[[ RECORDS FOR THIS TASK, beginning ]]
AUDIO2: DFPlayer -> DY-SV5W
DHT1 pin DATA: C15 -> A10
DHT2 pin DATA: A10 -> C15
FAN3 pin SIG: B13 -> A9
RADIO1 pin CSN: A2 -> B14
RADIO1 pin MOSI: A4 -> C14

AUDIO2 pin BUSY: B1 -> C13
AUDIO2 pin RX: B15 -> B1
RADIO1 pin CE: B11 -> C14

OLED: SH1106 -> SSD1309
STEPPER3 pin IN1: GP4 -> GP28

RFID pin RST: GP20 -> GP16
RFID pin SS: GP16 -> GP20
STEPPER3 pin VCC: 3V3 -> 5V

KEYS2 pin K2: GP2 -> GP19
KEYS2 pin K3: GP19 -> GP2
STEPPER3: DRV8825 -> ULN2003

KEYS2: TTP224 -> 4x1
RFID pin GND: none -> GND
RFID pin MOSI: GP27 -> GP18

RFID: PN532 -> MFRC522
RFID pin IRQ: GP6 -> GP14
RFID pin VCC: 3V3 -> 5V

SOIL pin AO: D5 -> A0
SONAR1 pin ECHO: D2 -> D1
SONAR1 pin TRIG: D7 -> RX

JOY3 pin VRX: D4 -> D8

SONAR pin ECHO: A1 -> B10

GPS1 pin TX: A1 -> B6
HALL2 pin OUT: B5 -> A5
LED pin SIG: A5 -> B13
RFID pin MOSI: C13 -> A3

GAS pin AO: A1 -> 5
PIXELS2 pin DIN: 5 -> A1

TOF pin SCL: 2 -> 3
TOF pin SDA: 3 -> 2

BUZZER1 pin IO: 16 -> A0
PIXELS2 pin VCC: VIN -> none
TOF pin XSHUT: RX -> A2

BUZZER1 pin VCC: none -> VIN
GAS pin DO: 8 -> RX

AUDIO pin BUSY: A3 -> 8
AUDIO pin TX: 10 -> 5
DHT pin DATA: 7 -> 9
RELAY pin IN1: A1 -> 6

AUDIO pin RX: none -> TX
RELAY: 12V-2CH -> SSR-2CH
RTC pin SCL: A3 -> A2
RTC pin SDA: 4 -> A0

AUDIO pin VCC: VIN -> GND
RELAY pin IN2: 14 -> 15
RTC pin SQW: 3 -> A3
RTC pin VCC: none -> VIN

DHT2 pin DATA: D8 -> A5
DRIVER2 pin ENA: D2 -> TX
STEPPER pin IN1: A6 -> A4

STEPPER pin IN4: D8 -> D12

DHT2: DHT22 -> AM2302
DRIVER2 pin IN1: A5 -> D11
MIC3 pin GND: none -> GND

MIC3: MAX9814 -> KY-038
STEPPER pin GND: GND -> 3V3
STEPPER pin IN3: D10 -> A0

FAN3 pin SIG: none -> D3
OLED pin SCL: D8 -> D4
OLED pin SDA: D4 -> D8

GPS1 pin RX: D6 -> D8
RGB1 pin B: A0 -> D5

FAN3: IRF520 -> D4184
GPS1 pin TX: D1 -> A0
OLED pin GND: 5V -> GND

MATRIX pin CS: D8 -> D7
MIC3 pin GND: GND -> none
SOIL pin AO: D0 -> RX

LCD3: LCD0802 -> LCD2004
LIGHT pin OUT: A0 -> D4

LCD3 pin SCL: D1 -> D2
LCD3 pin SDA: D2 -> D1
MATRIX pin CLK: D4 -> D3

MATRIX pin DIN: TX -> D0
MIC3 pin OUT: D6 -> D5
[[ RECORDS FOR THIS TASK, end ]]
_YOUR INSTRUCTIONS_:
Which lines above run from the one containing "RADIO1 pin MOSI: A4 -> C14" down to the one containing "TOF pin XSHUT: RX -> A2"? Repeat exactly those, both ends included, and nothing else.

_COMPLETED TASK_:
RADIO1 pin MOSI: A4 -> C14

AUDIO2 pin BUSY: B1 -> C13
AUDIO2 pin RX: B15 -> B1
RADIO1 pin CE: B11 -> C14

OLED: SH1106 -> SSD1309
STEPPER3 pin IN1: GP4 -> GP28

RFID pin RST: GP20 -> GP16
RFID pin SS: GP16 -> GP20
STEPPER3 pin VCC: 3V3 -> 5V

KEYS2 pin K2: GP2 -> GP19
KEYS2 pin K3: GP19 -> GP2
STEPPER3: DRV8825 -> ULN2003

KEYS2: TTP224 -> 4x1
RFID pin GND: none -> GND
RFID pin MOSI: GP27 -> GP18

RFID: PN532 -> MFRC522
RFID pin IRQ: GP6 -> GP14
RFID pin VCC: 3V3 -> 5V

SOIL pin AO: D5 -> A0
SONAR1 pin ECHO: D2 -> D1
SONAR1 pin TRIG: D7 -> RX

JOY3 pin VRX: D4 -> D8

SONAR pin ECHO: A1 -> B10

GPS1 pin TX: A1 -> B6
HALL2 pin OUT: B5 -> A5
LED pin SIG: A5 -> B13
RFID pin MOSI: C13 -> A3

GAS pin AO: A1 -> 5
PIXELS2 pin DIN: 5 -> A1

TOF pin SCL: 2 -> 3
TOF pin SDA: 3 -> 2

BUZZER1 pin IO: 16 -> A0
PIXELS2 pin VCC: VIN -> none
TOF pin XSHUT: RX -> A2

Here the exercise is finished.